» Activity
Return the listing verbatim, images left out.

» Records for the exercise

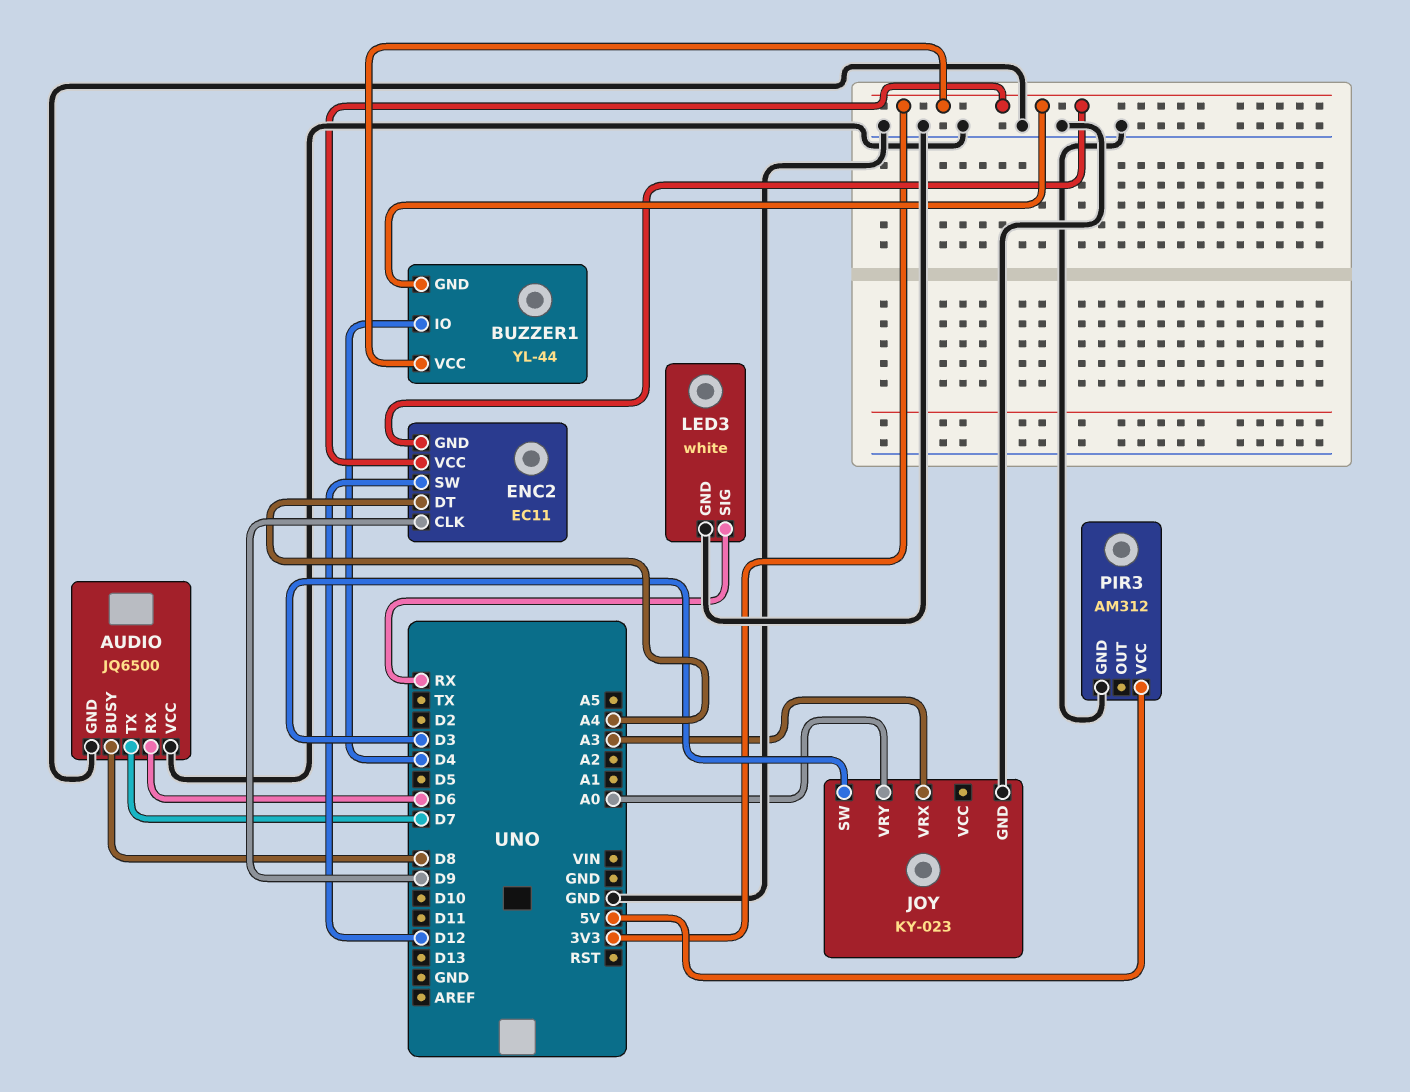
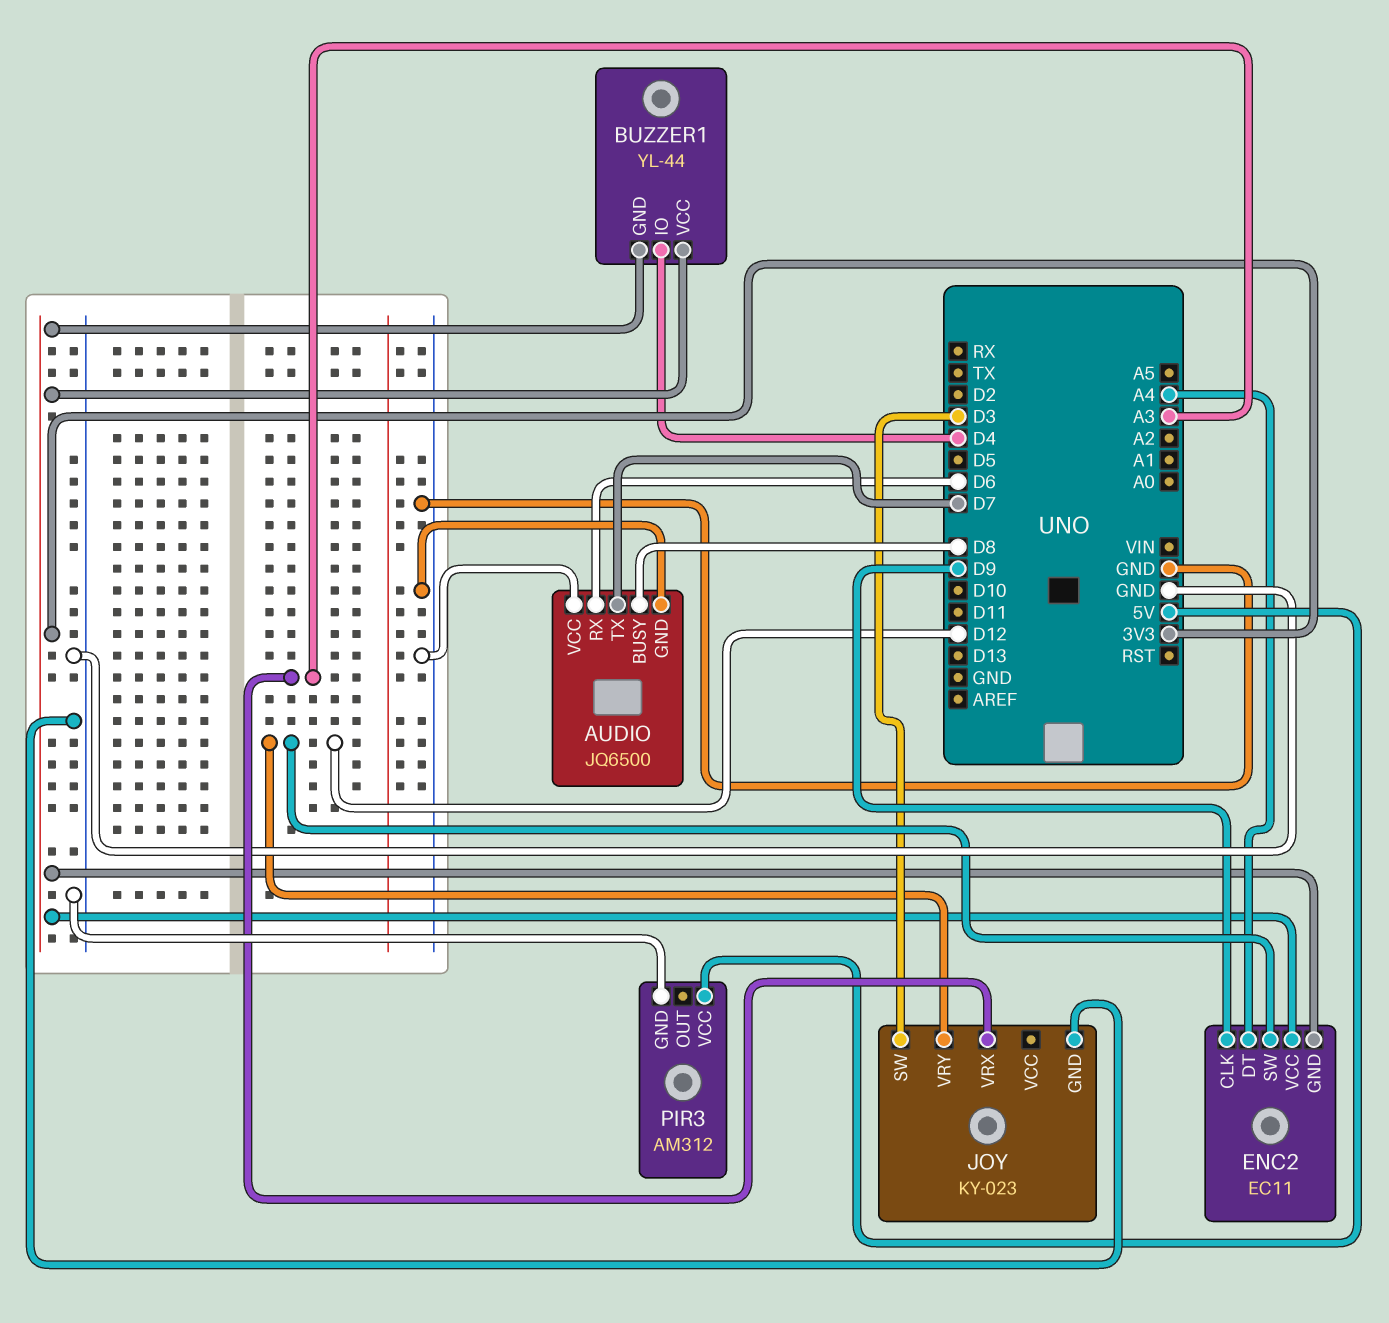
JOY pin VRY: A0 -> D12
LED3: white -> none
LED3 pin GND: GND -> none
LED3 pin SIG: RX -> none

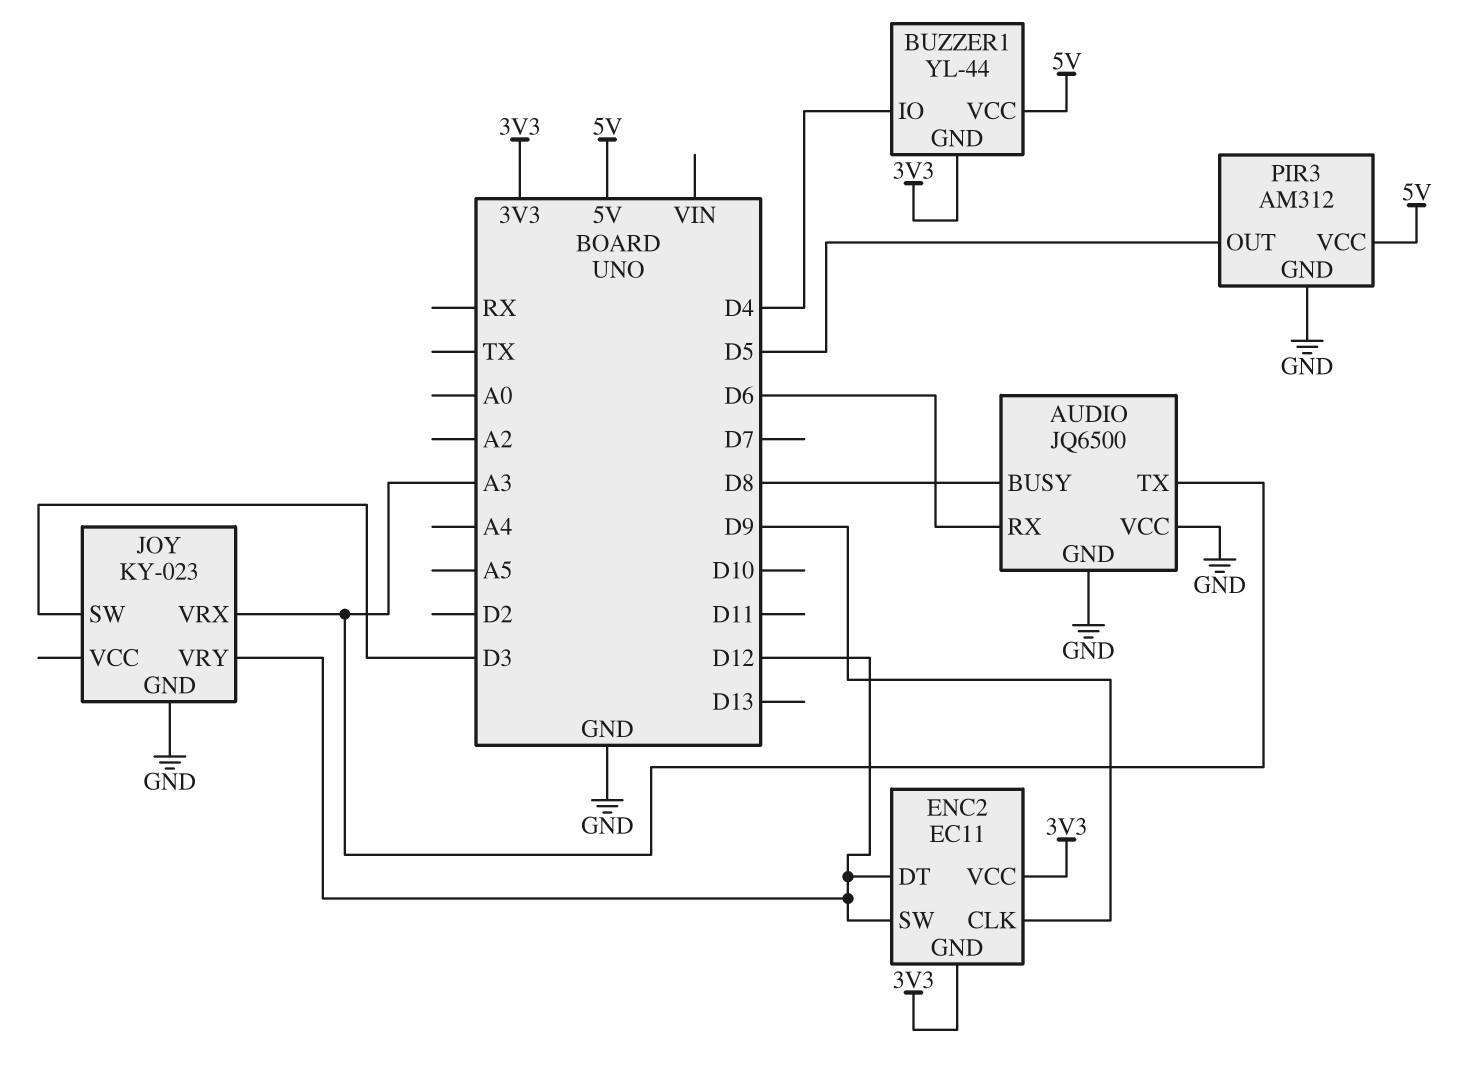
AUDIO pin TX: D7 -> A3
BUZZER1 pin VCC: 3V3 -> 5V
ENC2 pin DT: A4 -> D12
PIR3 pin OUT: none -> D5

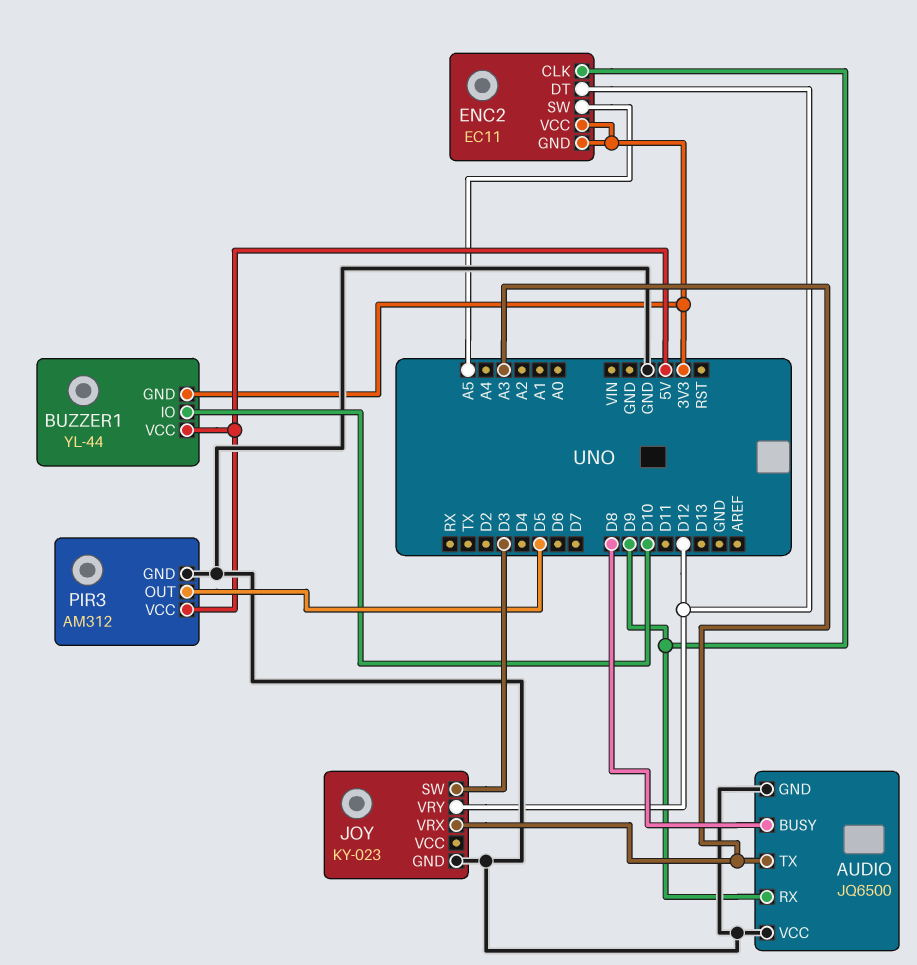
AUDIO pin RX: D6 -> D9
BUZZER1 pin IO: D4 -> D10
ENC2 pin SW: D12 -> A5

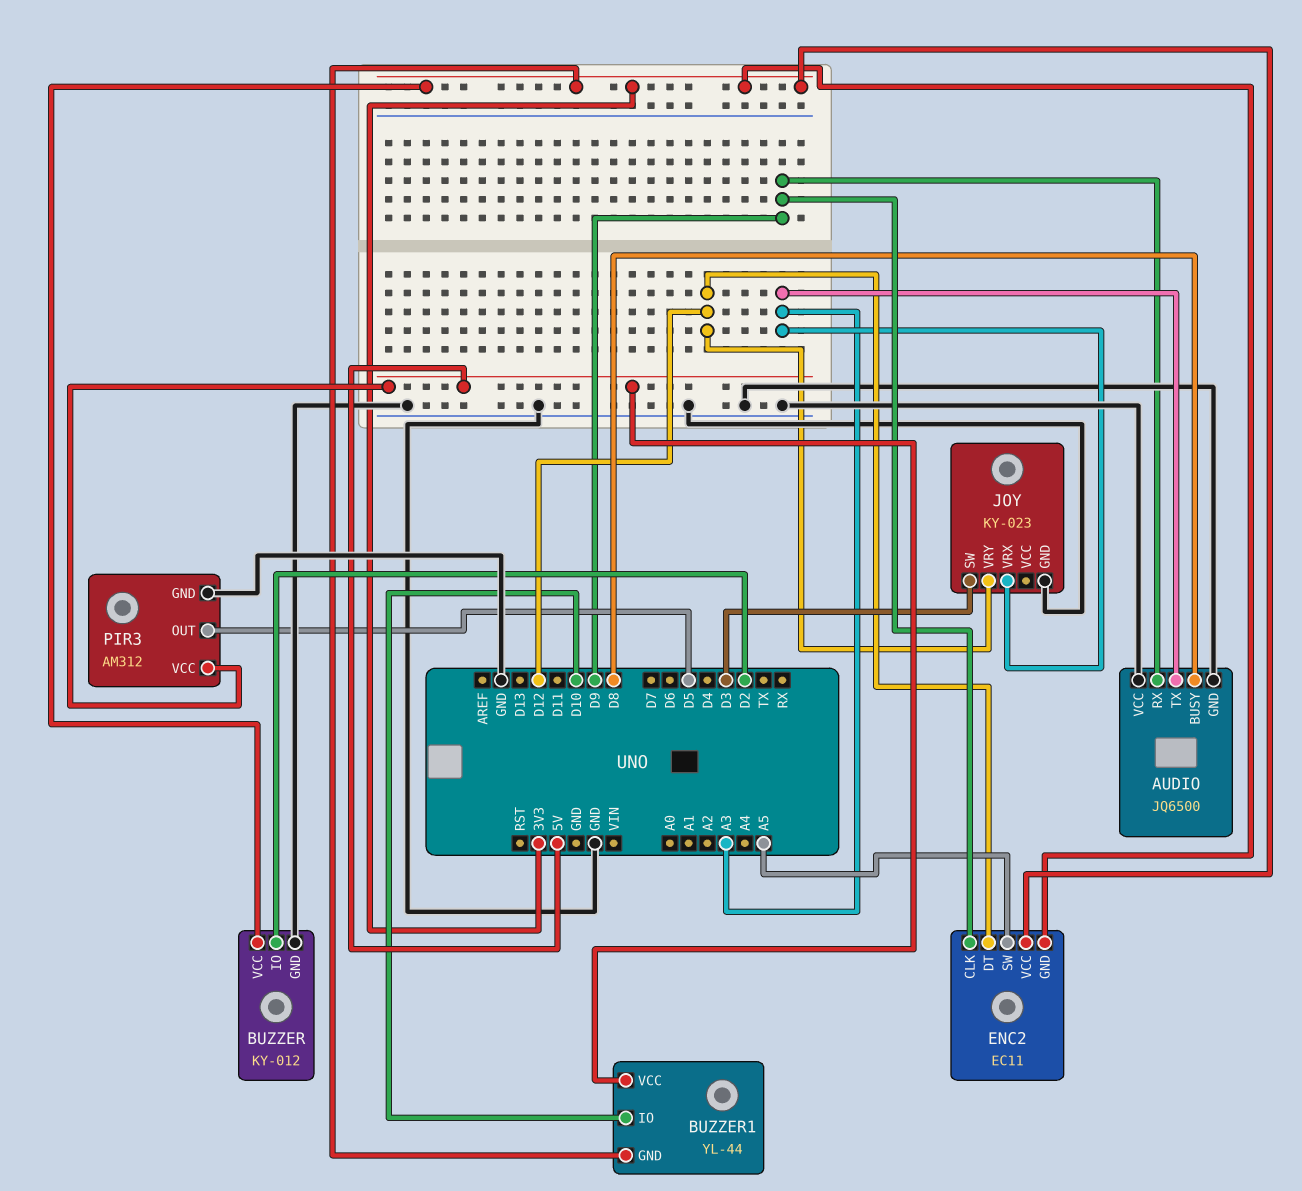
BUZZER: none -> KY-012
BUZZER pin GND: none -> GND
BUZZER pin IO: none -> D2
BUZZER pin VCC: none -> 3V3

» Expected answer
JOY pin VRY: A0 -> D12
LED3: white -> none
LED3 pin GND: GND -> none
LED3 pin SIG: RX -> none

AUDIO pin TX: D7 -> A3
BUZZER1 pin VCC: 3V3 -> 5V
ENC2 pin DT: A4 -> D12
PIR3 pin OUT: none -> D5

AUDIO pin RX: D6 -> D9
BUZZER1 pin IO: D4 -> D10
ENC2 pin SW: D12 -> A5

BUZZER: none -> KY-012
BUZZER pin GND: none -> GND
BUZZER pin IO: none -> D2
BUZZER pin VCC: none -> 3V3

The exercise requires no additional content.